• **Record set**:
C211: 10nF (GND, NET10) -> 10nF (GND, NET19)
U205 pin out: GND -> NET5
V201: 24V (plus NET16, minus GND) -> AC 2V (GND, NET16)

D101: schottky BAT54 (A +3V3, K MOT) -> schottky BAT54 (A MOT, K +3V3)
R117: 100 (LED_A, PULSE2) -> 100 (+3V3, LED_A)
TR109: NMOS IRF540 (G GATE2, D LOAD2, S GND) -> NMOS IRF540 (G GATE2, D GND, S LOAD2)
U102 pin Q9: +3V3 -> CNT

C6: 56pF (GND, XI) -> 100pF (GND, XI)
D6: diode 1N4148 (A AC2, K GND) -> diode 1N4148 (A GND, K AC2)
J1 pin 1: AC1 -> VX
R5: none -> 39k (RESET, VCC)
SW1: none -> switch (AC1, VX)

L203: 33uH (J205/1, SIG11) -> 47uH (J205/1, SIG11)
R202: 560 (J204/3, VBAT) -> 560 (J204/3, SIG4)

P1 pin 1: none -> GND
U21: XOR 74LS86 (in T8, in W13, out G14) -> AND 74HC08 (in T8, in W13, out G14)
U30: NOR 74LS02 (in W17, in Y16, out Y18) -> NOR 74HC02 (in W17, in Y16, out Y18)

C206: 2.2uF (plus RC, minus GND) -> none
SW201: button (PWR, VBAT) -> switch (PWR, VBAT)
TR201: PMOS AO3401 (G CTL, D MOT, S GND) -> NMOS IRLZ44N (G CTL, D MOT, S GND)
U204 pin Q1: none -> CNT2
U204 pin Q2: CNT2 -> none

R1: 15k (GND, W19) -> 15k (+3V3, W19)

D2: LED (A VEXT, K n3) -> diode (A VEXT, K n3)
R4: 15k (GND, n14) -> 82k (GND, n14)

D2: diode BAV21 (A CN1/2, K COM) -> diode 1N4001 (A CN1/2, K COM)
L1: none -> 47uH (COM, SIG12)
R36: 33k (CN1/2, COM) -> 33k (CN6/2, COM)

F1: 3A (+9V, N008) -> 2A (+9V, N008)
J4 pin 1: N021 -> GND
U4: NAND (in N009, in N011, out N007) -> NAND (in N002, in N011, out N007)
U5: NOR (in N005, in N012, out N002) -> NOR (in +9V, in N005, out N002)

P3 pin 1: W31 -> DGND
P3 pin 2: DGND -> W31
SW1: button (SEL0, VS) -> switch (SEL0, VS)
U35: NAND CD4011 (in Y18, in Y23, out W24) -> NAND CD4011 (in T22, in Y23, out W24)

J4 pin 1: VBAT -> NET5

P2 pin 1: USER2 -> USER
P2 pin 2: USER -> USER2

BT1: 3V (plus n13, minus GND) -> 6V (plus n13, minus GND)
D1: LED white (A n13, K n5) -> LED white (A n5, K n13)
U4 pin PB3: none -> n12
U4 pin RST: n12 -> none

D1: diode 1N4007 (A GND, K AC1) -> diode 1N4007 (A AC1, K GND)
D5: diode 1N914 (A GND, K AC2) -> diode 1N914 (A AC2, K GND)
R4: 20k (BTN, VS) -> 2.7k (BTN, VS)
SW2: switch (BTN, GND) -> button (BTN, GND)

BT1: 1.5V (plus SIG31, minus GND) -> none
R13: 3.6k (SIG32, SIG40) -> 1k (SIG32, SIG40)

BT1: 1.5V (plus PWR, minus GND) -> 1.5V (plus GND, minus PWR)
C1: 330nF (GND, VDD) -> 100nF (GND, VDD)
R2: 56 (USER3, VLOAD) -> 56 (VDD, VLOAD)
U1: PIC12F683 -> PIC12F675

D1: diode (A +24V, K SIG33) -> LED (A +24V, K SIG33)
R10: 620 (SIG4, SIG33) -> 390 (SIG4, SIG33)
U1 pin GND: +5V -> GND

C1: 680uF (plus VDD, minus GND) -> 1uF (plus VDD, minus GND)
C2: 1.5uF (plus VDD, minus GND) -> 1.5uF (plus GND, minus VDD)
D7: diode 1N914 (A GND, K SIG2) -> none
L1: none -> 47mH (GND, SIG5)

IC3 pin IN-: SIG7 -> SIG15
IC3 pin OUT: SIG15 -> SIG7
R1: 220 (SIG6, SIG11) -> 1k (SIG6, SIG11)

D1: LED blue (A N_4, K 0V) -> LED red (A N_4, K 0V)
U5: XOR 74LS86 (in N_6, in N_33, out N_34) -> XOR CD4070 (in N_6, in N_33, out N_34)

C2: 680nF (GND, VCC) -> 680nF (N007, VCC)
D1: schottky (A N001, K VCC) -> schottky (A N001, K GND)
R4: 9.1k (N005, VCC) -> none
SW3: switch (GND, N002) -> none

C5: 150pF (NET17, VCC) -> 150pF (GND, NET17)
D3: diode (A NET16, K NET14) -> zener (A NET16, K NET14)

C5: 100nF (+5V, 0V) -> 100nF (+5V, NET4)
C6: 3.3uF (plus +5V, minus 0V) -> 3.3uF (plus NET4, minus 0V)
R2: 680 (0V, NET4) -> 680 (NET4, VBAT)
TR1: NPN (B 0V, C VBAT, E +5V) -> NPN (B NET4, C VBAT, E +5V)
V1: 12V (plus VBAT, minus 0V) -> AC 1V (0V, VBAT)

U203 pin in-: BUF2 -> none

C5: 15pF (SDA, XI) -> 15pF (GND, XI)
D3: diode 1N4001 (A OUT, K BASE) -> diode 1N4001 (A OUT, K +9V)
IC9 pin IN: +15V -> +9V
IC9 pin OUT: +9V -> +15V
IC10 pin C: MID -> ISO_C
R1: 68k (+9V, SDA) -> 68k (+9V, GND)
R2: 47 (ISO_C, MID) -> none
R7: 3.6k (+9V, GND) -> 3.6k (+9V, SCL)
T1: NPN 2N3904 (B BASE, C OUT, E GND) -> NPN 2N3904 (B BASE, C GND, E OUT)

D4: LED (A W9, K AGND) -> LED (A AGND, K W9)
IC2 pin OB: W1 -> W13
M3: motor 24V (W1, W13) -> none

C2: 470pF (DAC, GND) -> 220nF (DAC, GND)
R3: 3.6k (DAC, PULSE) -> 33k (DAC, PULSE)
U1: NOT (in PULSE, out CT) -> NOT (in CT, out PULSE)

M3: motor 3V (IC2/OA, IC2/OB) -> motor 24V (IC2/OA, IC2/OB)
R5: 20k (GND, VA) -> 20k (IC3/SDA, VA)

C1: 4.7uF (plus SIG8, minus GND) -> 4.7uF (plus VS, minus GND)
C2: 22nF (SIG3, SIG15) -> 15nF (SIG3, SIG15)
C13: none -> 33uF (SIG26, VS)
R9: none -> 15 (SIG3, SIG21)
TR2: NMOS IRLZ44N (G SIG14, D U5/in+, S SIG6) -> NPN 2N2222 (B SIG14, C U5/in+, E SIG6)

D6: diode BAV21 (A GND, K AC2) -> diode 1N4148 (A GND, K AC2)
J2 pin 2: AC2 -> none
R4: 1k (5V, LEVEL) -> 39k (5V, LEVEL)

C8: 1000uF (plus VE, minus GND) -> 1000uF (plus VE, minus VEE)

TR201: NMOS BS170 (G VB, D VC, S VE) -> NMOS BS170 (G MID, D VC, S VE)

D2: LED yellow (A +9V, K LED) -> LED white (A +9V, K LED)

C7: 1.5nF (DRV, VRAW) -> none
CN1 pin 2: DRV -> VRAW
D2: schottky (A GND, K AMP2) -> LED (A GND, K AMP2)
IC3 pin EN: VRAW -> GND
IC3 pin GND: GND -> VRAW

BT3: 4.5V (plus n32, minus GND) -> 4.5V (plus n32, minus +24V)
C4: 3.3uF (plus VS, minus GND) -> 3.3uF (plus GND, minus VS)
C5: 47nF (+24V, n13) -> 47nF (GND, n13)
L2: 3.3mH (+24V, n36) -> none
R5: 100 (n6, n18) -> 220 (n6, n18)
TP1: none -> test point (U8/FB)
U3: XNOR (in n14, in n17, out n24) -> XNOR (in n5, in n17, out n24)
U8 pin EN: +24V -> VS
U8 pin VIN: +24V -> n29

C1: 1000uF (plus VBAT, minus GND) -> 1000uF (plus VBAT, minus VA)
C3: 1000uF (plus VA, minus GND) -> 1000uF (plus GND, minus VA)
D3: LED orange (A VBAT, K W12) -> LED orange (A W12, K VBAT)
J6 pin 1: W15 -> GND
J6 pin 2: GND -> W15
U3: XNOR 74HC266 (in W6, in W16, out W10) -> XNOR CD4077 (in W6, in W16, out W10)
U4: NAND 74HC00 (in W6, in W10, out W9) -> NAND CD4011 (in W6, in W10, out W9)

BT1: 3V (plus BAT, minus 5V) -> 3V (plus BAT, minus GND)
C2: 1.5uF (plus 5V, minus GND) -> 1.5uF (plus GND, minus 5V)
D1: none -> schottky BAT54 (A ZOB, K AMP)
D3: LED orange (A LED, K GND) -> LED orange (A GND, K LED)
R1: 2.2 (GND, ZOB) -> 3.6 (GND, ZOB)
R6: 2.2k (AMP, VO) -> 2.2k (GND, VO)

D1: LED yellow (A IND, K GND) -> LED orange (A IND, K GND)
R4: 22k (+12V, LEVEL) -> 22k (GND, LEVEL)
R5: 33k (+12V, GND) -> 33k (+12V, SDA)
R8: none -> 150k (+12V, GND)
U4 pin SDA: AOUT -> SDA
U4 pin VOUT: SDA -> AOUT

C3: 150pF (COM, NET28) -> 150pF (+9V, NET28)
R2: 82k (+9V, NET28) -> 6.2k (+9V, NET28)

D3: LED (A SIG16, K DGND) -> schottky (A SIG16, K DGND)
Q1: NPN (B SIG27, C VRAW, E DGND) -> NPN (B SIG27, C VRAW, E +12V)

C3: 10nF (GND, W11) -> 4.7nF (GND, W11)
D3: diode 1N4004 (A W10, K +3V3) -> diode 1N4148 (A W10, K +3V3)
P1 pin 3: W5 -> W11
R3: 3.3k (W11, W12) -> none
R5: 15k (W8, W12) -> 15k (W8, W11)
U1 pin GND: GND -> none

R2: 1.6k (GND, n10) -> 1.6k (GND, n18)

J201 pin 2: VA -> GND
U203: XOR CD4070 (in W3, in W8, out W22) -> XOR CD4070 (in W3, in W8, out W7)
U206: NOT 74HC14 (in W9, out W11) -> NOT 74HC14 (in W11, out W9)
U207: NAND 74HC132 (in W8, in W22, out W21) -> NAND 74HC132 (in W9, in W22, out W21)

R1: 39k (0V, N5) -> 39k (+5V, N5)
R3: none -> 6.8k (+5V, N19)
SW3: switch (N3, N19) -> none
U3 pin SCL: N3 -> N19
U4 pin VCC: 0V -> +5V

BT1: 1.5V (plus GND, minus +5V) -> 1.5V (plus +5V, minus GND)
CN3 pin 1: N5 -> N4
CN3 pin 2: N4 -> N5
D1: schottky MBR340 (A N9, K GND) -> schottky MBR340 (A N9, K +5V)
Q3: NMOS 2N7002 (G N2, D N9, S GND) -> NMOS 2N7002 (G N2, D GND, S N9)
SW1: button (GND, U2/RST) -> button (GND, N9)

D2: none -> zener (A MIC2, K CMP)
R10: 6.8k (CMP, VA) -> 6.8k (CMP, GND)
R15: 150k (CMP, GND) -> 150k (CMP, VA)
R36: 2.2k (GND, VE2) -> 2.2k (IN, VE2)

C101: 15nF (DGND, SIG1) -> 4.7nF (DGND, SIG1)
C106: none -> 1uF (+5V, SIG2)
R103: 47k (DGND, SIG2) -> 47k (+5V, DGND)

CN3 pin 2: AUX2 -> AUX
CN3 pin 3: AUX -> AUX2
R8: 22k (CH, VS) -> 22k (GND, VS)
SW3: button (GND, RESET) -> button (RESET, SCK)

• **How to complete this task**: Find the line with "C6: 3.3uF (plus" in the material above. Reproduce it and each line after it up to and including the line with "R2: 47 (ISO_C, MID) -> none".

• **Solution to this problem**:
C6: 3.3uF (plus +5V, minus 0V) -> 3.3uF (plus NET4, minus 0V)
R2: 680 (0V, NET4) -> 680 (NET4, VBAT)
TR1: NPN (B 0V, C VBAT, E +5V) -> NPN (B NET4, C VBAT, E +5V)
V1: 12V (plus VBAT, minus 0V) -> AC 1V (0V, VBAT)

U203 pin in-: BUF2 -> none

C5: 15pF (SDA, XI) -> 15pF (GND, XI)
D3: diode 1N4001 (A OUT, K BASE) -> diode 1N4001 (A OUT, K +9V)
IC9 pin IN: +15V -> +9V
IC9 pin OUT: +9V -> +15V
IC10 pin C: MID -> ISO_C
R1: 68k (+9V, SDA) -> 68k (+9V, GND)
R2: 47 (ISO_C, MID) -> none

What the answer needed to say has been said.